What is required:
Restate the lines word for word, from the one containing "orange tape: 4 -> 7" through the last line of the entries below, without any other lines.

Record extracts:
■ ■ ■ ■ ■ ■ ■
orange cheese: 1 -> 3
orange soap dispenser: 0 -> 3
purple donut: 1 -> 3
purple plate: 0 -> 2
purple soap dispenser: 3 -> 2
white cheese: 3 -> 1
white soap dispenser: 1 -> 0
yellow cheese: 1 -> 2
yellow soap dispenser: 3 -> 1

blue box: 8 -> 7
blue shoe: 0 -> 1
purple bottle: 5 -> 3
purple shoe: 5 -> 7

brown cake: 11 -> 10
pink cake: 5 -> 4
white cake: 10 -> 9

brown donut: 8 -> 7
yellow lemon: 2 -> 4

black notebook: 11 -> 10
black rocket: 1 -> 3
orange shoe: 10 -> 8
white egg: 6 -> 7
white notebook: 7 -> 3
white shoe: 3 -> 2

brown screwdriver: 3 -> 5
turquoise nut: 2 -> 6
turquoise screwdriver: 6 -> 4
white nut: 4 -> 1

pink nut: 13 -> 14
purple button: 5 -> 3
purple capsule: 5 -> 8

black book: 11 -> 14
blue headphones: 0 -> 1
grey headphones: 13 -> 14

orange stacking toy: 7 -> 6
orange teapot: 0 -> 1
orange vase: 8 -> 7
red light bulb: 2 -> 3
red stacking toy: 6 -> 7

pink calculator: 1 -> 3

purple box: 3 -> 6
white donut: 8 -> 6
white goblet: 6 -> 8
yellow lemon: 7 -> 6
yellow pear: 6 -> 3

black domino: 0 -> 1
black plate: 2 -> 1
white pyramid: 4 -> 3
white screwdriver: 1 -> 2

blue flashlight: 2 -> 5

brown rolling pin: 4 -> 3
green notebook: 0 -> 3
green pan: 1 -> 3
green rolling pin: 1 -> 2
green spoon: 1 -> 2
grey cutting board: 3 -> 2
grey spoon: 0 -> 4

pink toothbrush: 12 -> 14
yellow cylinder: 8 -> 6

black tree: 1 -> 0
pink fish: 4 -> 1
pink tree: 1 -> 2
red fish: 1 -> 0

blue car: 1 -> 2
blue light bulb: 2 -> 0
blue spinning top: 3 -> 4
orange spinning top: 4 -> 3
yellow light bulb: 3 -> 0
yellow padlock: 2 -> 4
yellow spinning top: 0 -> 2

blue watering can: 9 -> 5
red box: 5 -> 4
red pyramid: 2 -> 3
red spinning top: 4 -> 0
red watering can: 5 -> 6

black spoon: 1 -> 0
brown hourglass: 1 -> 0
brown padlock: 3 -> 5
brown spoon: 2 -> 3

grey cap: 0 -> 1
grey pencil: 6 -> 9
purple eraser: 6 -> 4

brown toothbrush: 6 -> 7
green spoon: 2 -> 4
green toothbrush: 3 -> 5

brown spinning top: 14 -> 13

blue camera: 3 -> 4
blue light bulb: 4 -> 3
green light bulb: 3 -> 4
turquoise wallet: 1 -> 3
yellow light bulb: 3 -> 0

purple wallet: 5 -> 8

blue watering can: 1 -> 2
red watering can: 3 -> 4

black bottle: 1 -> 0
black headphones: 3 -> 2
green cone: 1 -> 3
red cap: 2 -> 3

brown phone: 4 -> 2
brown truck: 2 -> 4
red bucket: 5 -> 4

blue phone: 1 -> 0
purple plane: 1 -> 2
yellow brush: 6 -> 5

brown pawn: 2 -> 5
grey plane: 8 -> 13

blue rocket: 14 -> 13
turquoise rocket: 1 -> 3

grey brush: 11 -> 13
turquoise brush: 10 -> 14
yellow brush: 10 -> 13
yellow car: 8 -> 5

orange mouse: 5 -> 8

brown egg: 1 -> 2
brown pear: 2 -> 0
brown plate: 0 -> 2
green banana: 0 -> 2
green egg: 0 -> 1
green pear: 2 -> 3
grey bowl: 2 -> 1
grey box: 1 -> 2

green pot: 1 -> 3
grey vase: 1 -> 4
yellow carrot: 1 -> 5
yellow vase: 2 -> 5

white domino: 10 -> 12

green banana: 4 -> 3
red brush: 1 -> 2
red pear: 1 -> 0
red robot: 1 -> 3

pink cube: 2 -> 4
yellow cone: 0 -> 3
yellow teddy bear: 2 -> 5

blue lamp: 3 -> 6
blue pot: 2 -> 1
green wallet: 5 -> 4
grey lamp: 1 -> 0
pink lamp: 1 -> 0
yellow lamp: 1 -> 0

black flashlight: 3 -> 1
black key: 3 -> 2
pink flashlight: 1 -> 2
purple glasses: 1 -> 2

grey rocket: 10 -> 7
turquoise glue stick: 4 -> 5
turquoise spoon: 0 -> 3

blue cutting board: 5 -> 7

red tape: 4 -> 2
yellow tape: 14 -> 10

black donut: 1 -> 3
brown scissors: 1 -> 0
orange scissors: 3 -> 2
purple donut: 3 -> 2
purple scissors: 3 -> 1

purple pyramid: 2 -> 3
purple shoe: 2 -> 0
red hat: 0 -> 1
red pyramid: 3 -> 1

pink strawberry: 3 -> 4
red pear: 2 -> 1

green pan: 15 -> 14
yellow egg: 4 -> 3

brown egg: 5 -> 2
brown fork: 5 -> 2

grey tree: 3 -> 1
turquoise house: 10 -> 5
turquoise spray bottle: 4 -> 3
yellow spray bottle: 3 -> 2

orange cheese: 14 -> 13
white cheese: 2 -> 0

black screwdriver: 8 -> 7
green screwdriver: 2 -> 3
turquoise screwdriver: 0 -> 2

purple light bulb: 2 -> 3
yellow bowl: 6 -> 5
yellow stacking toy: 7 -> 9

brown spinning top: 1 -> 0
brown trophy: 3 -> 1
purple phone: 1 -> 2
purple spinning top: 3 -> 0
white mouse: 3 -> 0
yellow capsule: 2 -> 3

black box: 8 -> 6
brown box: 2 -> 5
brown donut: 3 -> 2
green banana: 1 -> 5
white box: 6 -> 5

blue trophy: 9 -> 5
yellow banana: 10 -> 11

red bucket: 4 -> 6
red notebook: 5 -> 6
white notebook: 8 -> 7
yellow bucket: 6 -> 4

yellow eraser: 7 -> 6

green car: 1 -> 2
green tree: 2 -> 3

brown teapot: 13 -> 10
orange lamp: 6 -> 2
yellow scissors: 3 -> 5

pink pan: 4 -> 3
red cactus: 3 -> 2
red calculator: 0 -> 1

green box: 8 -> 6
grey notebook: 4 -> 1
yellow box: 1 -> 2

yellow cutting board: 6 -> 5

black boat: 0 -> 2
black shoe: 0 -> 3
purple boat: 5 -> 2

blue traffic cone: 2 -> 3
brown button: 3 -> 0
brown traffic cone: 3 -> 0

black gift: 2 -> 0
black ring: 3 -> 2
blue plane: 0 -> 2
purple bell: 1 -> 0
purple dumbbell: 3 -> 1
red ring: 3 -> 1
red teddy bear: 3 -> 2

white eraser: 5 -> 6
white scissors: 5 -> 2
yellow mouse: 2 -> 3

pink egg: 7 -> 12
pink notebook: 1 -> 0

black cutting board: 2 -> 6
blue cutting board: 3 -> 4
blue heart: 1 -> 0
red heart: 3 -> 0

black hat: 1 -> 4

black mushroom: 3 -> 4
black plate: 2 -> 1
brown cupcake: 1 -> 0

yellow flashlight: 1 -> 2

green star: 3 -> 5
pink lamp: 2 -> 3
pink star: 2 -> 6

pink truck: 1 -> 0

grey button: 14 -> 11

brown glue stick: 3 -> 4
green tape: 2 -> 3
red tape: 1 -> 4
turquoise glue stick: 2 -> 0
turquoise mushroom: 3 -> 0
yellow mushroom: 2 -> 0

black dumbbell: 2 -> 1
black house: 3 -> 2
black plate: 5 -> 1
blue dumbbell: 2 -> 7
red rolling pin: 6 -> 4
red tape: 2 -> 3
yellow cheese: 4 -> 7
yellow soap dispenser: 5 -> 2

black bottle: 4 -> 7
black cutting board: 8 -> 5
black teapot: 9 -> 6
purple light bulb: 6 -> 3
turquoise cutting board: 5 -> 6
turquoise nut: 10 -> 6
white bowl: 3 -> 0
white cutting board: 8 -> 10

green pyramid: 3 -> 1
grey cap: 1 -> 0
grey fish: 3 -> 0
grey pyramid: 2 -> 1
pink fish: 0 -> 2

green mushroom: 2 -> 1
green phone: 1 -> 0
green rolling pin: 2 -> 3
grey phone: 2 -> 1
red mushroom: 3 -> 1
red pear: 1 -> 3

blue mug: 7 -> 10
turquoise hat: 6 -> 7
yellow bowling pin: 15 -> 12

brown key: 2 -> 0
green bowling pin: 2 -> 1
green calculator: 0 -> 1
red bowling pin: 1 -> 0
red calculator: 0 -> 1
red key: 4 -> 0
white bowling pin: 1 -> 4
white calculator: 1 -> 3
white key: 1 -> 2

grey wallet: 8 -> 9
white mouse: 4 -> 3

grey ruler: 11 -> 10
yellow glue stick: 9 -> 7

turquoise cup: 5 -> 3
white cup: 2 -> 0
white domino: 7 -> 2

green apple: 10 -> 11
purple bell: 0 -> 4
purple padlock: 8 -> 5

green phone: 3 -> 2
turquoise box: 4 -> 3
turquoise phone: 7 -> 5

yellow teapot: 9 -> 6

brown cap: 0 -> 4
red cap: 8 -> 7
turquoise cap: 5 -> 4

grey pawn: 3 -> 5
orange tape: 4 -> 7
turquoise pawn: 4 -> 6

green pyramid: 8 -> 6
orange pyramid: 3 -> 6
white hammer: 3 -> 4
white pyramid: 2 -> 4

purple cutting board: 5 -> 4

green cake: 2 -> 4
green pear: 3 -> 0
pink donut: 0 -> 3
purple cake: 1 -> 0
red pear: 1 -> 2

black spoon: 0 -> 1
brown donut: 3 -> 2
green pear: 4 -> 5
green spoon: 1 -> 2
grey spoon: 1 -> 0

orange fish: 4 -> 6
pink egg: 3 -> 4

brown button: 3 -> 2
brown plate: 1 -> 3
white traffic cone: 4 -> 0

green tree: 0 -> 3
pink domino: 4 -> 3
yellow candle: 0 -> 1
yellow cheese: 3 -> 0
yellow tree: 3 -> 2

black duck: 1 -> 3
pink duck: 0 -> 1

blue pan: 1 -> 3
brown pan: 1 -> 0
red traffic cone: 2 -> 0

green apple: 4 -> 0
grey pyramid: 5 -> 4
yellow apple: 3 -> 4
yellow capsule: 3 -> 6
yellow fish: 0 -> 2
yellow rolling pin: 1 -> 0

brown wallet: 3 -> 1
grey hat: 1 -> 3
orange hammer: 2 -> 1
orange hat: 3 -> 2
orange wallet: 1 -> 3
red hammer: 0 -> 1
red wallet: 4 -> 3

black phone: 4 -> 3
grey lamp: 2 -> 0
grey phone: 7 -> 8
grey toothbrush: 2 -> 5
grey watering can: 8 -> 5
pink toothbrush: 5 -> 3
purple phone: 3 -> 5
■ ■ ■ ■ ■ ■ ■
Reply:
orange tape: 4 -> 7
turquoise pawn: 4 -> 6

green pyramid: 8 -> 6
orange pyramid: 3 -> 6
white hammer: 3 -> 4
white pyramid: 2 -> 4

purple cutting board: 5 -> 4

green cake: 2 -> 4
green pear: 3 -> 0
pink donut: 0 -> 3
purple cake: 1 -> 0
red pear: 1 -> 2

black spoon: 0 -> 1
brown donut: 3 -> 2
green pear: 4 -> 5
green spoon: 1 -> 2
grey spoon: 1 -> 0

orange fish: 4 -> 6
pink egg: 3 -> 4

brown button: 3 -> 2
brown plate: 1 -> 3
white traffic cone: 4 -> 0

green tree: 0 -> 3
pink domino: 4 -> 3
yellow candle: 0 -> 1
yellow cheese: 3 -> 0
yellow tree: 3 -> 2

black duck: 1 -> 3
pink duck: 0 -> 1

blue pan: 1 -> 3
brown pan: 1 -> 0
red traffic cone: 2 -> 0

green apple: 4 -> 0
grey pyramid: 5 -> 4
yellow apple: 3 -> 4
yellow capsule: 3 -> 6
yellow fish: 0 -> 2
yellow rolling pin: 1 -> 0

brown wallet: 3 -> 1
grey hat: 1 -> 3
orange hammer: 2 -> 1
orange hat: 3 -> 2
orange wallet: 1 -> 3
red hammer: 0 -> 1
red wallet: 4 -> 3

black phone: 4 -> 3
grey lamp: 2 -> 0
grey phone: 7 -> 8
grey toothbrush: 2 -> 5
grey watering can: 8 -> 5
pink toothbrush: 5 -> 3
purple phone: 3 -> 5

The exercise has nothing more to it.